Segment Open
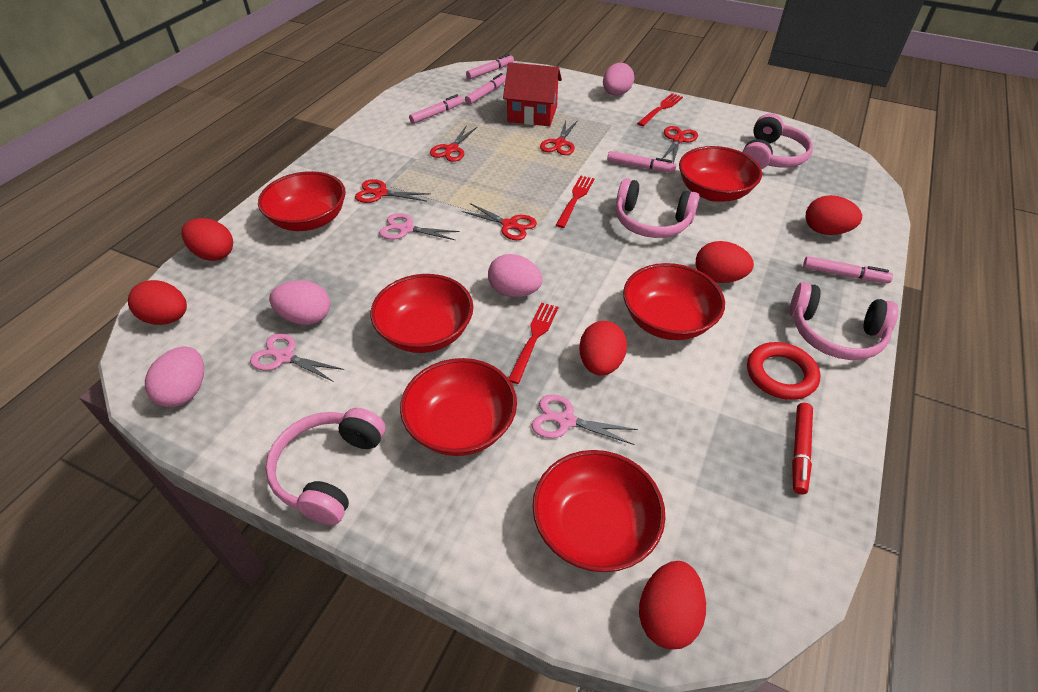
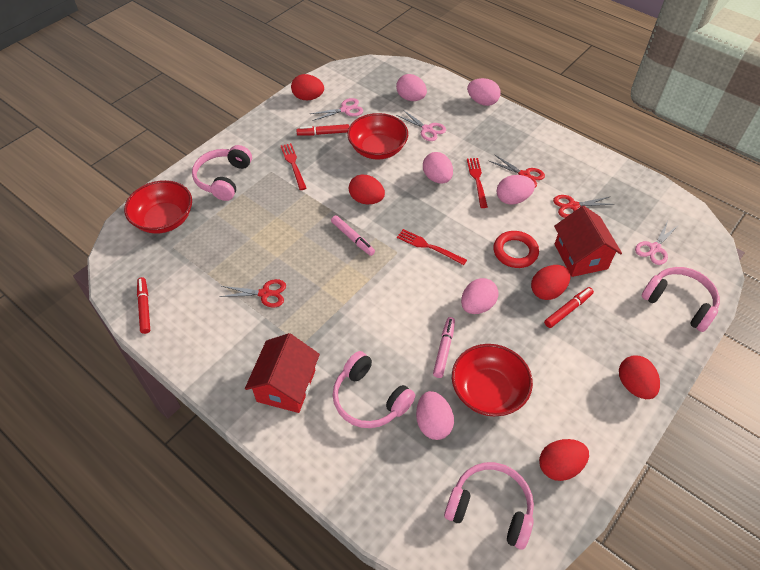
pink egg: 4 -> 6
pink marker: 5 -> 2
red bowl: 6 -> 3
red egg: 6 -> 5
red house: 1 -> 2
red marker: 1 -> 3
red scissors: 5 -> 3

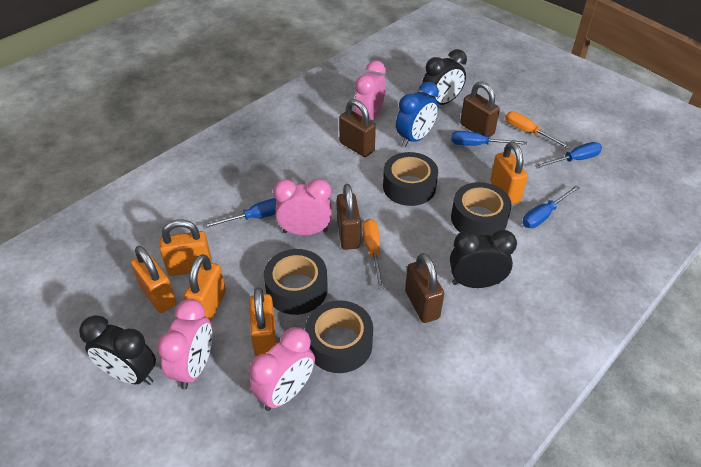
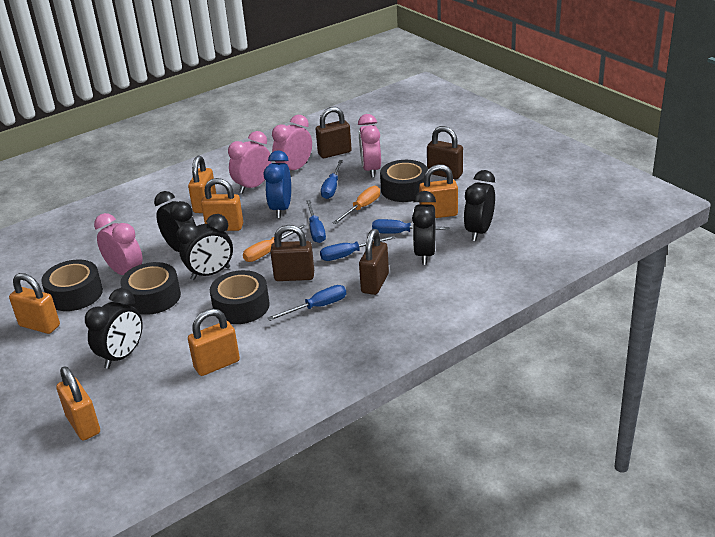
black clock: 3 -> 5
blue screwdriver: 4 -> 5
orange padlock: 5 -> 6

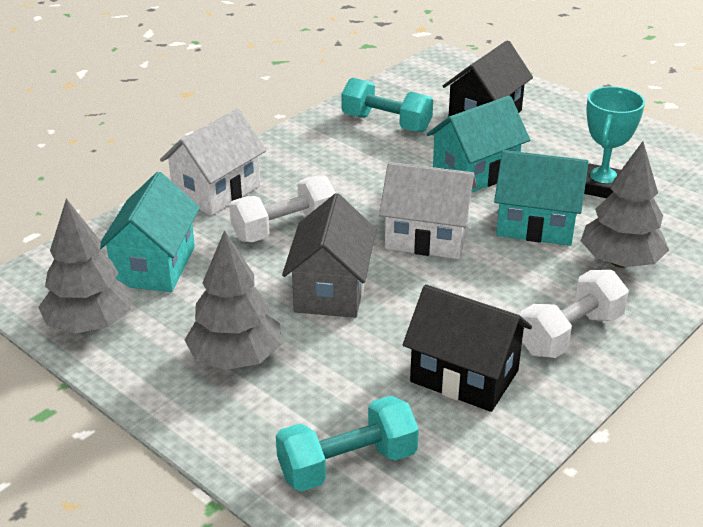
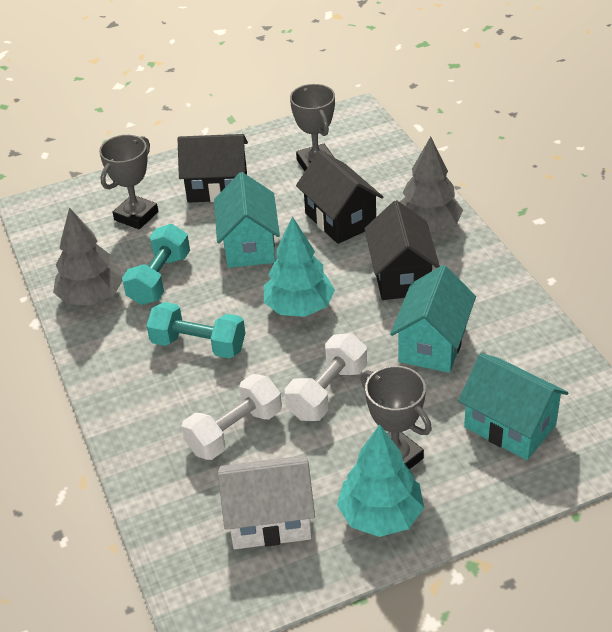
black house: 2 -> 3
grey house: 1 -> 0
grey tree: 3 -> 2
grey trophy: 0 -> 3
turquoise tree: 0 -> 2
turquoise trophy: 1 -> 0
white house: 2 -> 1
Segment Closed
Segment Open
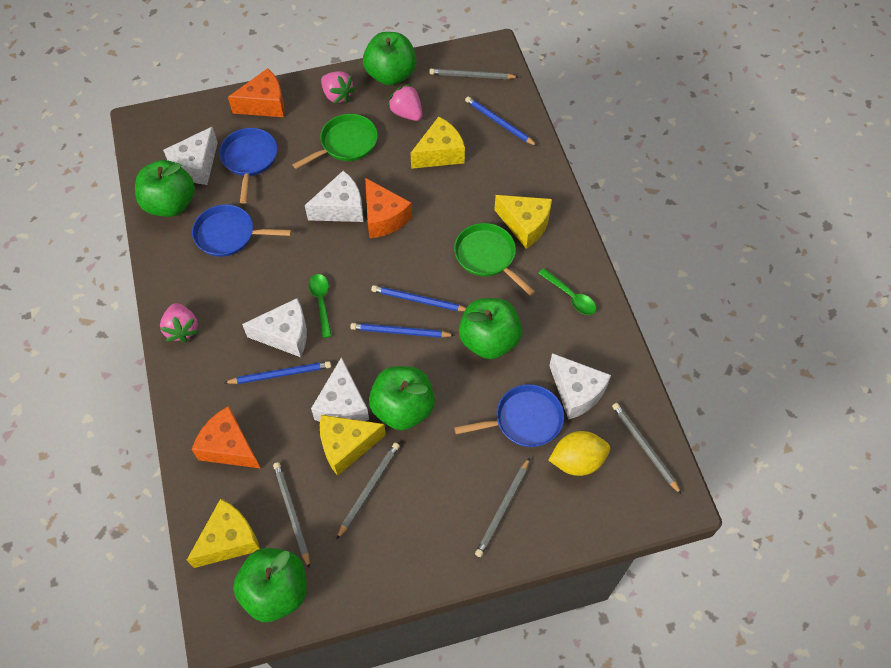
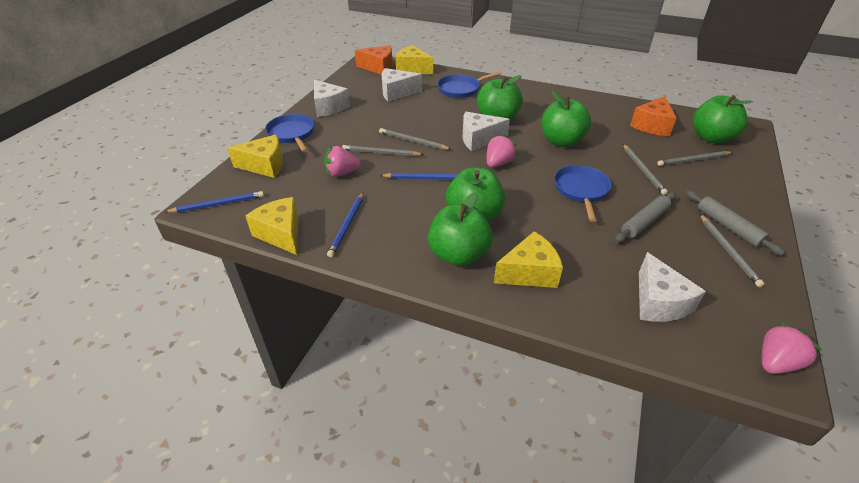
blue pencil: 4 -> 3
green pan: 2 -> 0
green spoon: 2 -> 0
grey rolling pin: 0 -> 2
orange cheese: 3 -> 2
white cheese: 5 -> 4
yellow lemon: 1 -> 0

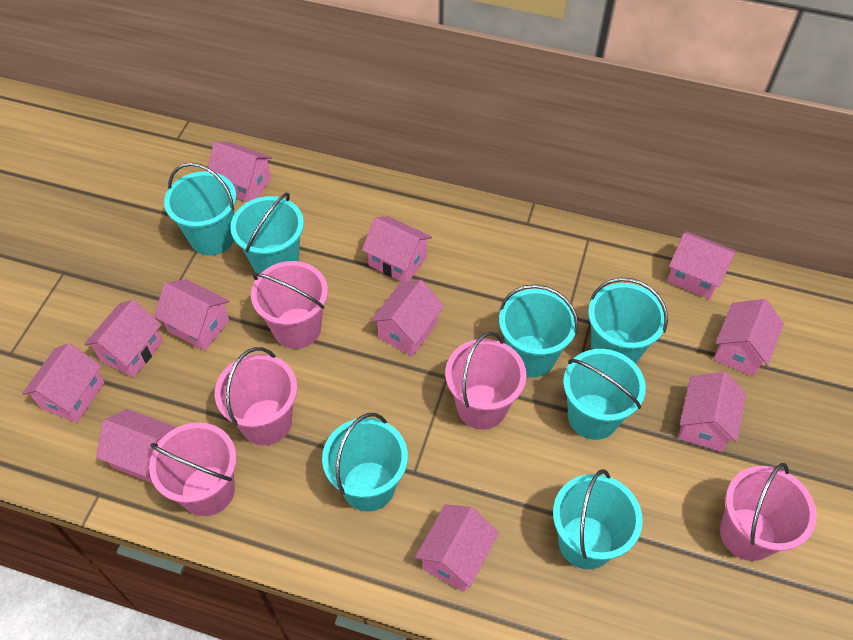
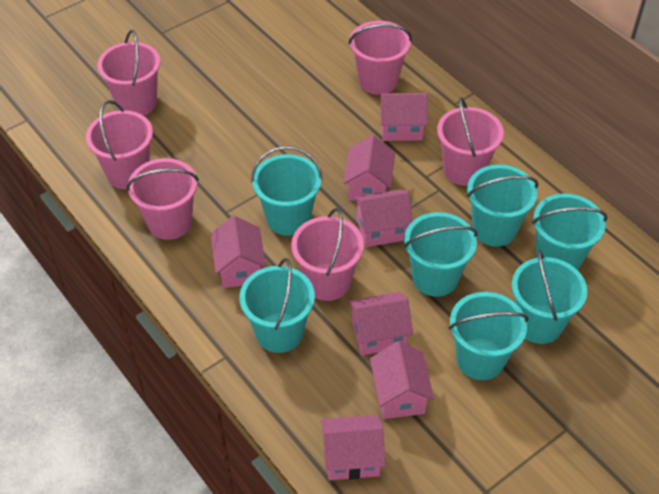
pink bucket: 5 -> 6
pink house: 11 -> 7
Segment Closed
#### [What you need to do]
Using the entries above, transcribe every line from the line containing "pink egg: 4 -> 6" through the line containing "white house: 2 -> 1". Do not copy pictures.

#### [Output for this exercise]
pink egg: 4 -> 6
pink marker: 5 -> 2
red bowl: 6 -> 3
red egg: 6 -> 5
red house: 1 -> 2
red marker: 1 -> 3
red scissors: 5 -> 3

black clock: 3 -> 5
blue screwdriver: 4 -> 5
orange padlock: 5 -> 6

black house: 2 -> 3
grey house: 1 -> 0
grey tree: 3 -> 2
grey trophy: 0 -> 3
turquoise tree: 0 -> 2
turquoise trophy: 1 -> 0
white house: 2 -> 1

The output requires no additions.